*** EXERCISE INPUT Section Begins ***

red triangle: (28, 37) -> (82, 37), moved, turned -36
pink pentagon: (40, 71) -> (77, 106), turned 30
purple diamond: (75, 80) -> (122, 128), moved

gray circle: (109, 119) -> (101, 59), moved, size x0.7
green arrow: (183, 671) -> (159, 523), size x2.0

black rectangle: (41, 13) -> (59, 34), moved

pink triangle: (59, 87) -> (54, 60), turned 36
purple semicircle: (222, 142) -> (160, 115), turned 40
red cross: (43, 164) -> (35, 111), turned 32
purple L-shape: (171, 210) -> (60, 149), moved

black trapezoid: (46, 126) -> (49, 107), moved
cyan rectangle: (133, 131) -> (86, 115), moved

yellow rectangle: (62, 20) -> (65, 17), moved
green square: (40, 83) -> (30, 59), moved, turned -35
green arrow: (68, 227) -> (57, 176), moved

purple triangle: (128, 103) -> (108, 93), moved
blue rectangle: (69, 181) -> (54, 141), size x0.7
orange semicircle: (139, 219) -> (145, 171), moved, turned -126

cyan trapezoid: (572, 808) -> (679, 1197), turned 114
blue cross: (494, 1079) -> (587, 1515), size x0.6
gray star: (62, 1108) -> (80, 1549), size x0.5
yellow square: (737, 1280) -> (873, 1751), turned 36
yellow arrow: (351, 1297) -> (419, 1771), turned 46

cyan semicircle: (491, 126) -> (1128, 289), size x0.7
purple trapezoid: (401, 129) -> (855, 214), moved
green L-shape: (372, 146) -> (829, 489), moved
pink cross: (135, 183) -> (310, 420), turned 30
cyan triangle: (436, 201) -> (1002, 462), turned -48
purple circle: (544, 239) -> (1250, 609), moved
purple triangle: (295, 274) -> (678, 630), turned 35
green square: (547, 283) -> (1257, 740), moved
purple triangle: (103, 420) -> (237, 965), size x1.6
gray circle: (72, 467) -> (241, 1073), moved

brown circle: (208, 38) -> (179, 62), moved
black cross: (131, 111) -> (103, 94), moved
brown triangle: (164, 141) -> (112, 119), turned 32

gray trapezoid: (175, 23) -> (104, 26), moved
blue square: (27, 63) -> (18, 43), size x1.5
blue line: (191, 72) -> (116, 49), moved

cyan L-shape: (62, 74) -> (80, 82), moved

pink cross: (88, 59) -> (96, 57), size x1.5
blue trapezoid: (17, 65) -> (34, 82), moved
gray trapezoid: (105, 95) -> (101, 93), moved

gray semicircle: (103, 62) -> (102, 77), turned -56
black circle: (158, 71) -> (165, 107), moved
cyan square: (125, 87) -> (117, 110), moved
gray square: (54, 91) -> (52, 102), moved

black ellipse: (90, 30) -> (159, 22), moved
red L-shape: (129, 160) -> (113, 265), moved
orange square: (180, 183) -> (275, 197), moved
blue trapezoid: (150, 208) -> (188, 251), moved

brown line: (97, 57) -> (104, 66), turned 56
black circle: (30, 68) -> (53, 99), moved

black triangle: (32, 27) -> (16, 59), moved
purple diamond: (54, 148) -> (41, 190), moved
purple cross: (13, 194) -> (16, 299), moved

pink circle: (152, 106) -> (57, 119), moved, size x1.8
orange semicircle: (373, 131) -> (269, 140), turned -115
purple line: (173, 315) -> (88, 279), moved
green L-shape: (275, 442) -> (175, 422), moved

*** EXERCISE INPUT Section Ends ***

State how many lines in the records contain the string "gray". Give the number with no words around it.

> **ANSWER SECTION**:
7